→ Directions
Each entry in the material below should be reproduced exactly.
_ _ _ _ _ _ _
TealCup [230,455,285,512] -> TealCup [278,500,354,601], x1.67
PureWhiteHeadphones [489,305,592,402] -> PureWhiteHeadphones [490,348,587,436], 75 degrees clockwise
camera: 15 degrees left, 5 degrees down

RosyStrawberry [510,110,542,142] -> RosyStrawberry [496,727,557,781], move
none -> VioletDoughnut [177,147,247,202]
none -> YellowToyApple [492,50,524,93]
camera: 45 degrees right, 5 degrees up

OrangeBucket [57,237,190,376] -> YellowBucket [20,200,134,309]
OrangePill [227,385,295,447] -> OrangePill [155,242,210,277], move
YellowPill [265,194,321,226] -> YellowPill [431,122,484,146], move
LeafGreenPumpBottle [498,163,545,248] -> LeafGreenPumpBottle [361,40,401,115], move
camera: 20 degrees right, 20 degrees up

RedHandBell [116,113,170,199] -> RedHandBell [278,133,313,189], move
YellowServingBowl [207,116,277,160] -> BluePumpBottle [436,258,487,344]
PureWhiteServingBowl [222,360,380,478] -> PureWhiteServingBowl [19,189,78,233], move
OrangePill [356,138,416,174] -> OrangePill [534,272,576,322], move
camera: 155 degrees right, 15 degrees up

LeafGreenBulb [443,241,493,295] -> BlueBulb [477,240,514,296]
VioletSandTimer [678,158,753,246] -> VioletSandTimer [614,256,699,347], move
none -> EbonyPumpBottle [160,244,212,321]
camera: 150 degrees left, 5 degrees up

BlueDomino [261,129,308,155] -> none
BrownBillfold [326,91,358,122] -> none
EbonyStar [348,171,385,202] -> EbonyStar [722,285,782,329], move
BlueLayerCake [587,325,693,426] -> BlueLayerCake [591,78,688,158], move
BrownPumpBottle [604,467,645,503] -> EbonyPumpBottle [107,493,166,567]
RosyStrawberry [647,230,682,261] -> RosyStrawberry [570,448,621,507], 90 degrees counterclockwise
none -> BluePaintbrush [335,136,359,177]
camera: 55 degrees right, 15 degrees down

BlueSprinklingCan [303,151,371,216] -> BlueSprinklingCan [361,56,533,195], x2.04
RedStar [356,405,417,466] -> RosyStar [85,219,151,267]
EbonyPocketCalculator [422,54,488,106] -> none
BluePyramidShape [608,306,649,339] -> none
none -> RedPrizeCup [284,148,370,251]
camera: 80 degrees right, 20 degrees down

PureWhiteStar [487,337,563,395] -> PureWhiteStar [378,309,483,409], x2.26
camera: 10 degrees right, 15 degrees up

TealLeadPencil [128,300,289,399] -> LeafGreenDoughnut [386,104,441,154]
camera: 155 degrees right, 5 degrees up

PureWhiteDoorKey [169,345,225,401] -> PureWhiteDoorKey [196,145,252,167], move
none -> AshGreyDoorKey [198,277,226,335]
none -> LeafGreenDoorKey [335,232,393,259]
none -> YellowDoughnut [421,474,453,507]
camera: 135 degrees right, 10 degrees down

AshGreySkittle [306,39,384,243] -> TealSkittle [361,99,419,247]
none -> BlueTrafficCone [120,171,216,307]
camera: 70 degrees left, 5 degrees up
_ _ _ _ _ _ _
→ Solved problem
TealCup [230,455,285,512] -> TealCup [278,500,354,601], x1.67
PureWhiteHeadphones [489,305,592,402] -> PureWhiteHeadphones [490,348,587,436], 75 degrees clockwise
camera: 15 degrees left, 5 degrees down

RosyStrawberry [510,110,542,142] -> RosyStrawberry [496,727,557,781], move
none -> VioletDoughnut [177,147,247,202]
none -> YellowToyApple [492,50,524,93]
camera: 45 degrees right, 5 degrees up

OrangeBucket [57,237,190,376] -> YellowBucket [20,200,134,309]
OrangePill [227,385,295,447] -> OrangePill [155,242,210,277], move
YellowPill [265,194,321,226] -> YellowPill [431,122,484,146], move
LeafGreenPumpBottle [498,163,545,248] -> LeafGreenPumpBottle [361,40,401,115], move
camera: 20 degrees right, 20 degrees up

RedHandBell [116,113,170,199] -> RedHandBell [278,133,313,189], move
YellowServingBowl [207,116,277,160] -> BluePumpBottle [436,258,487,344]
PureWhiteServingBowl [222,360,380,478] -> PureWhiteServingBowl [19,189,78,233], move
OrangePill [356,138,416,174] -> OrangePill [534,272,576,322], move
camera: 155 degrees right, 15 degrees up

LeafGreenBulb [443,241,493,295] -> BlueBulb [477,240,514,296]
VioletSandTimer [678,158,753,246] -> VioletSandTimer [614,256,699,347], move
none -> EbonyPumpBottle [160,244,212,321]
camera: 150 degrees left, 5 degrees up

BlueDomino [261,129,308,155] -> none
BrownBillfold [326,91,358,122] -> none
EbonyStar [348,171,385,202] -> EbonyStar [722,285,782,329], move
BlueLayerCake [587,325,693,426] -> BlueLayerCake [591,78,688,158], move
BrownPumpBottle [604,467,645,503] -> EbonyPumpBottle [107,493,166,567]
RosyStrawberry [647,230,682,261] -> RosyStrawberry [570,448,621,507], 90 degrees counterclockwise
none -> BluePaintbrush [335,136,359,177]
camera: 55 degrees right, 15 degrees down

BlueSprinklingCan [303,151,371,216] -> BlueSprinklingCan [361,56,533,195], x2.04
RedStar [356,405,417,466] -> RosyStar [85,219,151,267]
EbonyPocketCalculator [422,54,488,106] -> none
BluePyramidShape [608,306,649,339] -> none
none -> RedPrizeCup [284,148,370,251]
camera: 80 degrees right, 20 degrees down

PureWhiteStar [487,337,563,395] -> PureWhiteStar [378,309,483,409], x2.26
camera: 10 degrees right, 15 degrees up

TealLeadPencil [128,300,289,399] -> LeafGreenDoughnut [386,104,441,154]
camera: 155 degrees right, 5 degrees up

PureWhiteDoorKey [169,345,225,401] -> PureWhiteDoorKey [196,145,252,167], move
none -> AshGreyDoorKey [198,277,226,335]
none -> LeafGreenDoorKey [335,232,393,259]
none -> YellowDoughnut [421,474,453,507]
camera: 135 degrees right, 10 degrees down

AshGreySkittle [306,39,384,243] -> TealSkittle [361,99,419,247]
none -> BlueTrafficCone [120,171,216,307]
camera: 70 degrees left, 5 degrees up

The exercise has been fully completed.